Object change listings
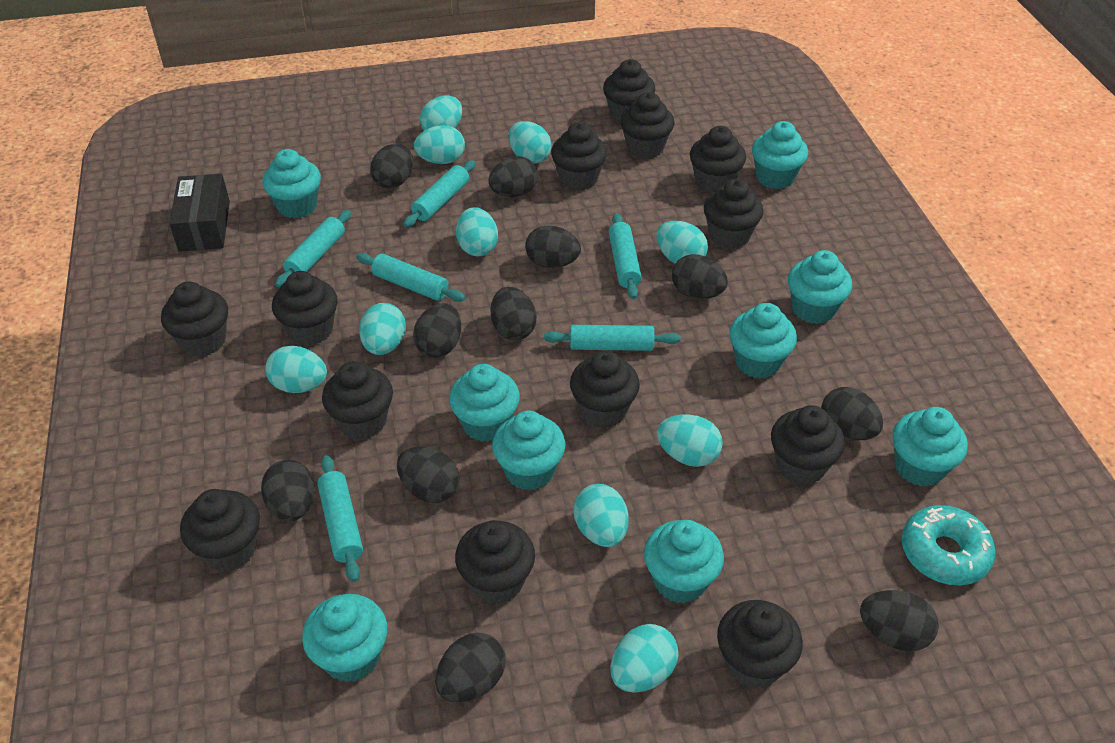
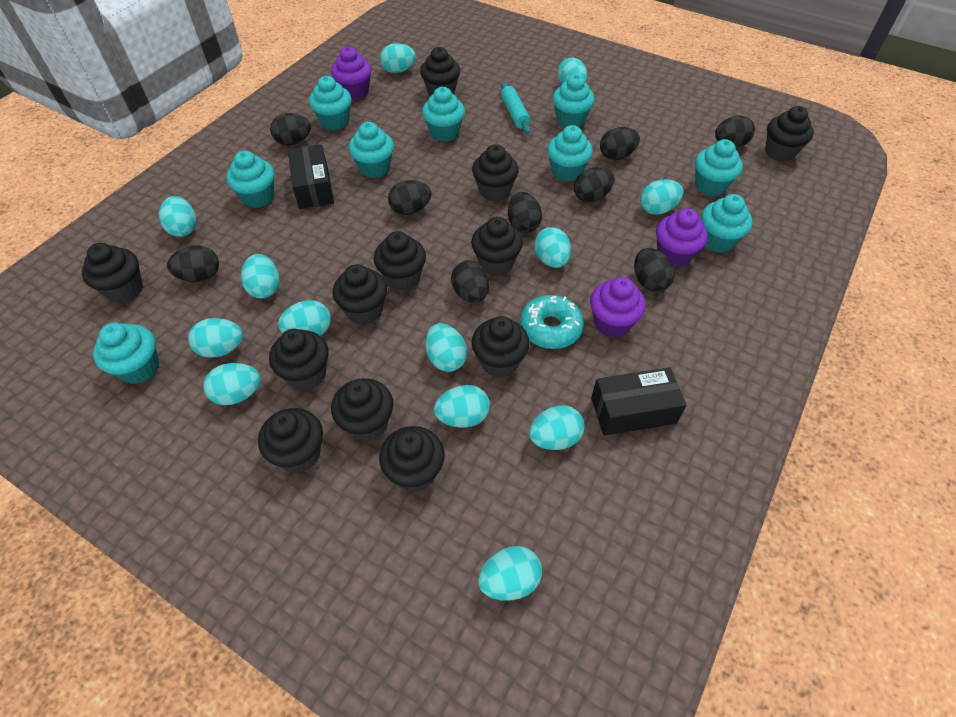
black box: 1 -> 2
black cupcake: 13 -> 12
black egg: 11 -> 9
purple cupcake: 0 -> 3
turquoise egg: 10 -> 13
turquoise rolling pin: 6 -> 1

**YOUR ASSIGNMENT**
Search the records above for "cupcake". Copy each line where it is found.

**SOLUTION**
black cupcake: 13 -> 12
purple cupcake: 0 -> 3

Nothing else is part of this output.